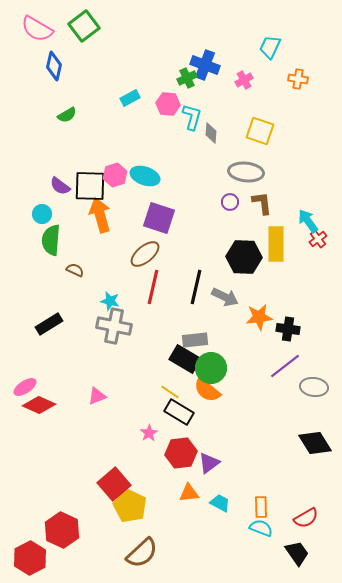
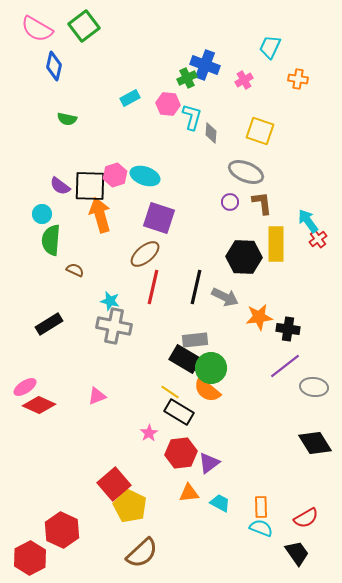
green semicircle at (67, 115): moved 4 px down; rotated 42 degrees clockwise
gray ellipse at (246, 172): rotated 16 degrees clockwise
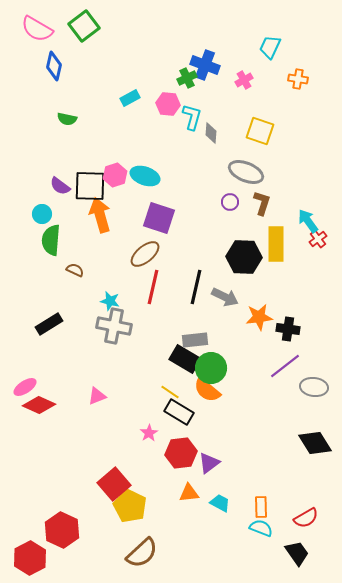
brown L-shape at (262, 203): rotated 25 degrees clockwise
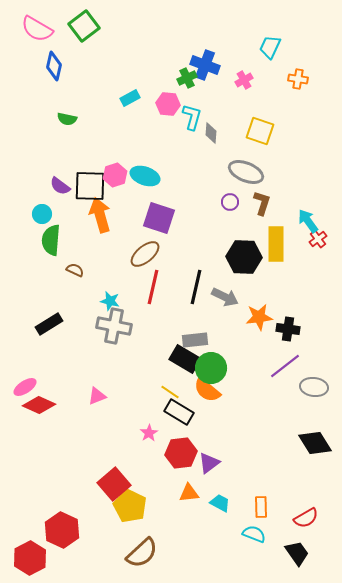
cyan semicircle at (261, 528): moved 7 px left, 6 px down
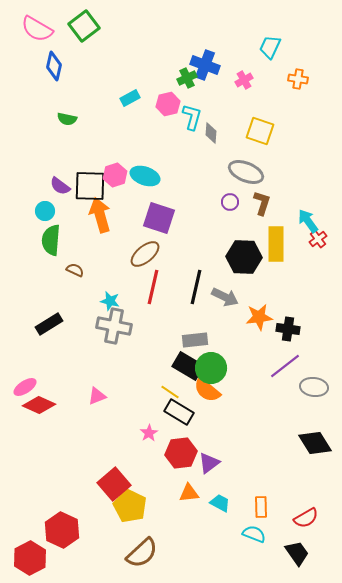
pink hexagon at (168, 104): rotated 20 degrees counterclockwise
cyan circle at (42, 214): moved 3 px right, 3 px up
black rectangle at (185, 359): moved 3 px right, 7 px down
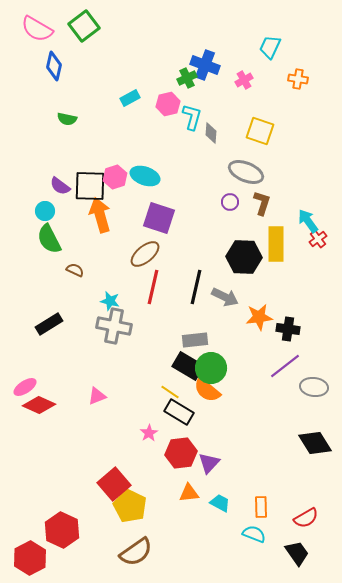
pink hexagon at (115, 175): moved 2 px down
green semicircle at (51, 240): moved 2 px left, 1 px up; rotated 32 degrees counterclockwise
purple triangle at (209, 463): rotated 10 degrees counterclockwise
brown semicircle at (142, 553): moved 6 px left, 1 px up; rotated 8 degrees clockwise
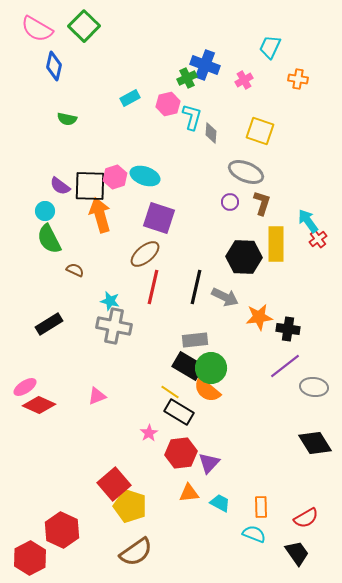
green square at (84, 26): rotated 8 degrees counterclockwise
yellow pentagon at (130, 506): rotated 8 degrees counterclockwise
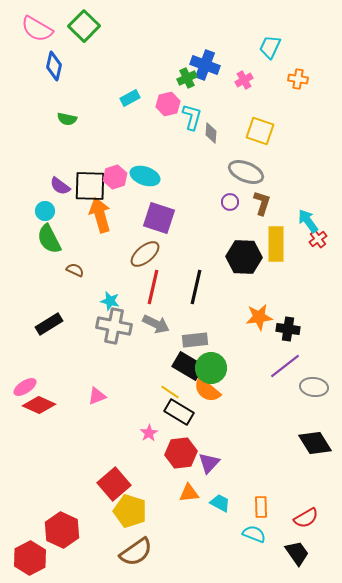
gray arrow at (225, 297): moved 69 px left, 27 px down
yellow pentagon at (130, 506): moved 5 px down
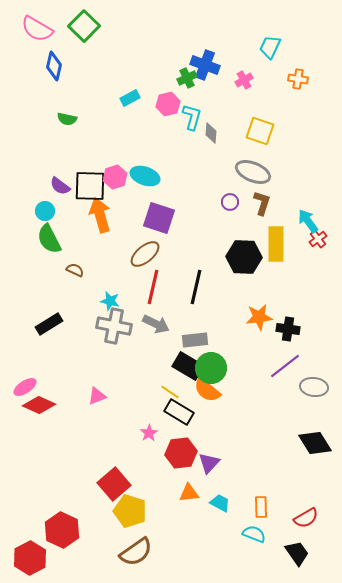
gray ellipse at (246, 172): moved 7 px right
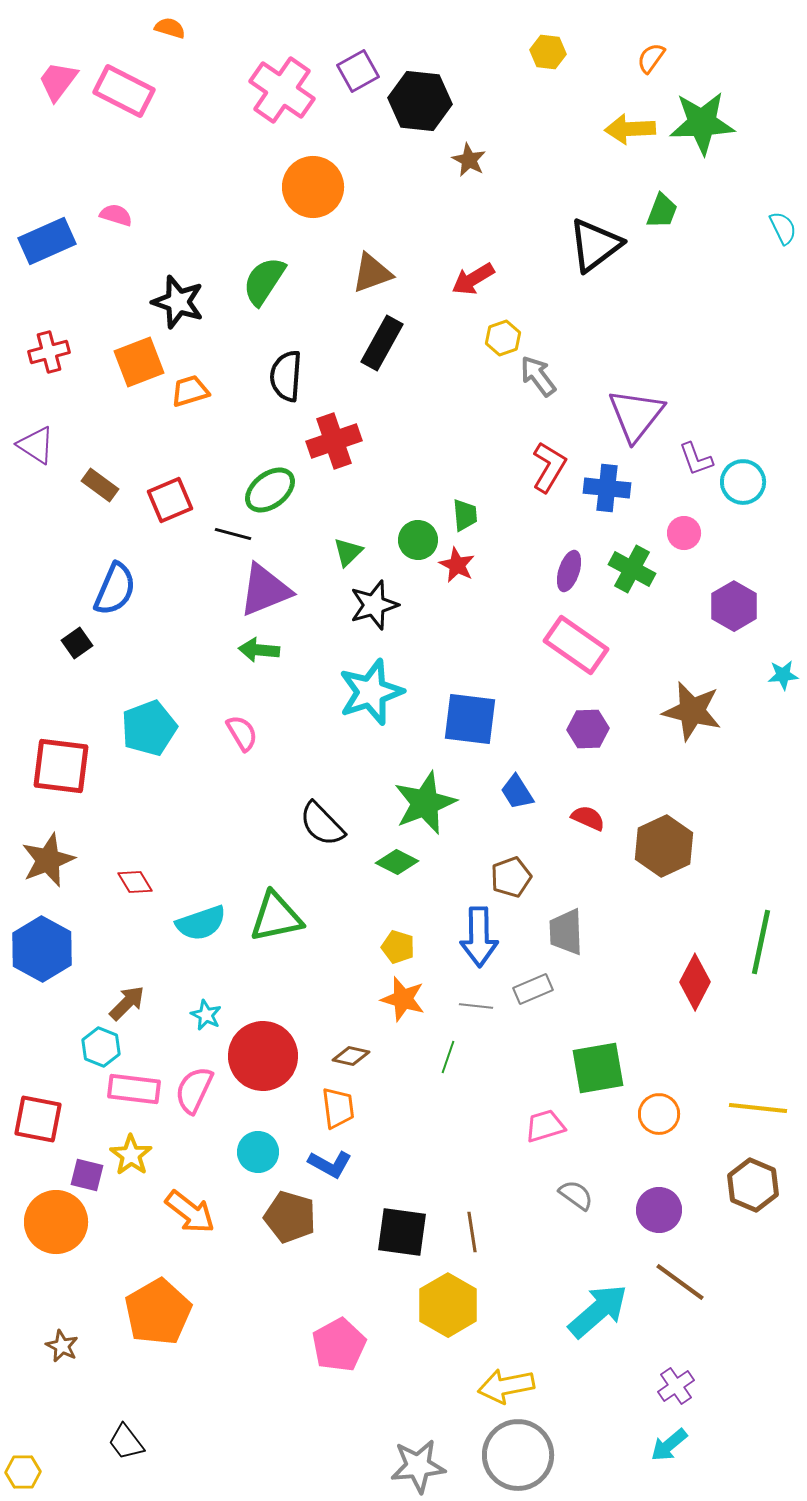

• TASK DETAILS: Copy the lines above, from the line containing "green square at" through the end of the records, with both ends included. Omit the pictures from your copy.

• TASK OUTPUT:
green square at (84, 26): rotated 8 degrees counterclockwise
yellow pentagon at (130, 506): rotated 8 degrees counterclockwise
gray arrow at (225, 297): moved 69 px left, 27 px down
yellow pentagon at (130, 506): moved 5 px down
gray ellipse at (246, 172): moved 7 px right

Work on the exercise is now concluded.